**Dataset:**
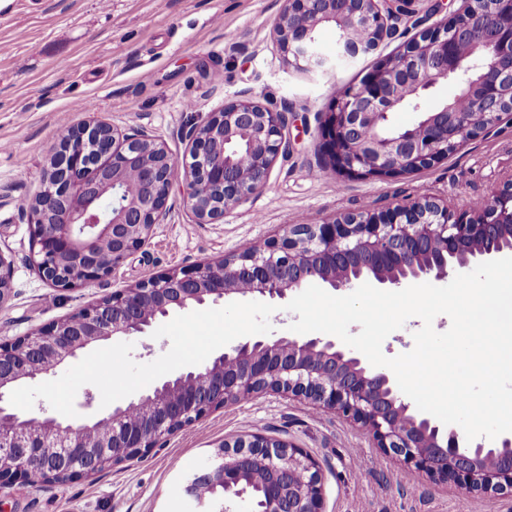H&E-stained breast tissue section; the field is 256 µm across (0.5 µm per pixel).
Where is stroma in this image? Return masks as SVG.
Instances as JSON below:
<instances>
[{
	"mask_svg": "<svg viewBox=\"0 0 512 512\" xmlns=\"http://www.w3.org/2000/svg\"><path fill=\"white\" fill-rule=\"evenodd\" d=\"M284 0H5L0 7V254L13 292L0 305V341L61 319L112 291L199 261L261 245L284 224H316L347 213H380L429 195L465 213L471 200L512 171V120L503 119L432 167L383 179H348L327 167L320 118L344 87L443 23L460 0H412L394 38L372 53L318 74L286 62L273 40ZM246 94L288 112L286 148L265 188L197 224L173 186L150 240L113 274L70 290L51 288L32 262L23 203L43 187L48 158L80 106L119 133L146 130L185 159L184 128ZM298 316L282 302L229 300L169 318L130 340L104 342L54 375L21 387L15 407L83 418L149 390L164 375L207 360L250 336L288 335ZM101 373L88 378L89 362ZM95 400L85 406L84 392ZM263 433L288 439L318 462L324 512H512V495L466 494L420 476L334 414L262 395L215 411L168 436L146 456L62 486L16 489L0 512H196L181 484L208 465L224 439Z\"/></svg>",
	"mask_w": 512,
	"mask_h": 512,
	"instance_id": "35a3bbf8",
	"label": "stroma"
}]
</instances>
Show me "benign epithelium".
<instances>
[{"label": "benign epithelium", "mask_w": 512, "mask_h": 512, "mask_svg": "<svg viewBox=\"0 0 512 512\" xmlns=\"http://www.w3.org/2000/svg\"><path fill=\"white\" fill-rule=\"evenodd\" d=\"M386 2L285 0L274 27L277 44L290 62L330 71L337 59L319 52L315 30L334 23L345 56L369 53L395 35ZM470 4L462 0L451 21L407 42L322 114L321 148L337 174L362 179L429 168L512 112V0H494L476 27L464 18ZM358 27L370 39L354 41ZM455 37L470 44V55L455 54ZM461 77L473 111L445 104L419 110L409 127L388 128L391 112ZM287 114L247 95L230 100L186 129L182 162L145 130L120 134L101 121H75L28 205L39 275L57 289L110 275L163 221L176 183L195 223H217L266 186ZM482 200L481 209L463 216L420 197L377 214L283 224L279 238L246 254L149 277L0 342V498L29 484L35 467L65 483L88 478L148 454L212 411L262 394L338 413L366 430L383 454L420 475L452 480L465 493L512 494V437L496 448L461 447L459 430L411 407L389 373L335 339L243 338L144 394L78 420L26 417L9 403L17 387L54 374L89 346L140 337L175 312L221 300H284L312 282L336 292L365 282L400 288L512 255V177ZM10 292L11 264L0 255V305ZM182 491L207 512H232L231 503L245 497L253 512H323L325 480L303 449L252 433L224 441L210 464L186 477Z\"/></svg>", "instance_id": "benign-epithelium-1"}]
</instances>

**What you should do:** Every entry above is to be set down exactly; the pictures are to be left out.

**Complete answer:**
H&E-stained breast tissue section; the field is 256 µm across (0.5 µm per pixel).
Where is stroma in this image? Return masks as SVG.
Instances as JSON below:
<instances>
[{
	"mask_svg": "<svg viewBox=\"0 0 512 512\" xmlns=\"http://www.w3.org/2000/svg\"><path fill=\"white\" fill-rule=\"evenodd\" d=\"M284 0H5L0 7V254L13 292L0 305V341L61 319L112 291L199 261L261 245L284 224H316L347 213H380L429 195L465 213L471 200L512 171V120L503 119L432 167L383 179H348L327 167L320 118L344 87L443 23L460 0H412L394 38L372 53L318 74L286 62L273 40ZM246 94L288 112L286 148L265 188L197 224L173 186L150 240L113 274L70 290L51 288L32 262L23 203L43 187L48 158L80 106L119 133L146 130L185 159L184 128ZM298 316L282 302L229 300L169 318L130 340L104 342L54 375L21 387L15 407L83 418L149 390L164 375L207 360L250 336L288 335ZM101 373L88 378L89 362ZM95 400L85 406L84 392ZM263 433L288 439L318 462L324 512H512V495L466 494L420 476L334 414L262 395L215 411L168 436L146 456L62 486L16 489L0 512H196L181 484L208 465L224 439Z\"/></svg>",
	"mask_w": 512,
	"mask_h": 512,
	"instance_id": "35a3bbf8",
	"label": "stroma"
}]
</instances>
Show me "benign epithelium".
<instances>
[{"label": "benign epithelium", "mask_w": 512, "mask_h": 512, "mask_svg": "<svg viewBox=\"0 0 512 512\" xmlns=\"http://www.w3.org/2000/svg\"><path fill=\"white\" fill-rule=\"evenodd\" d=\"M386 2L285 0L274 27L277 44L290 62L330 71L337 59L319 52L315 30L334 23L345 56L369 53L395 35ZM470 4L462 0L451 21L407 42L322 114L321 148L337 174L362 179L429 168L512 112V0H494L476 27L464 18ZM358 27L370 39L354 41ZM455 37L470 44V55L455 54ZM461 77L473 111L445 104L419 110L409 127L388 128L391 112ZM287 114L247 95L230 100L186 129L182 162L145 130L120 134L101 121H75L28 205L39 275L57 289L110 275L163 221L176 183L195 223H217L266 186ZM482 200L481 209L463 216L420 197L377 214L283 224L279 238L246 254L149 277L0 342V498L29 484L35 467L65 483L88 478L148 454L212 411L262 394L338 413L366 430L383 454L420 475L452 480L465 493L512 494V437L496 448L461 447L459 430L411 407L389 373L335 339L243 338L144 394L78 420L26 417L9 403L17 387L54 374L89 346L140 337L175 312L221 300H284L312 282L336 292L365 282L400 288L512 255V177ZM10 292L11 264L0 255V305ZM182 491L207 512H232L231 503L245 497L253 512H323L325 480L303 449L252 433L224 441L210 464L186 477Z\"/></svg>", "instance_id": "benign-epithelium-1"}]
</instances>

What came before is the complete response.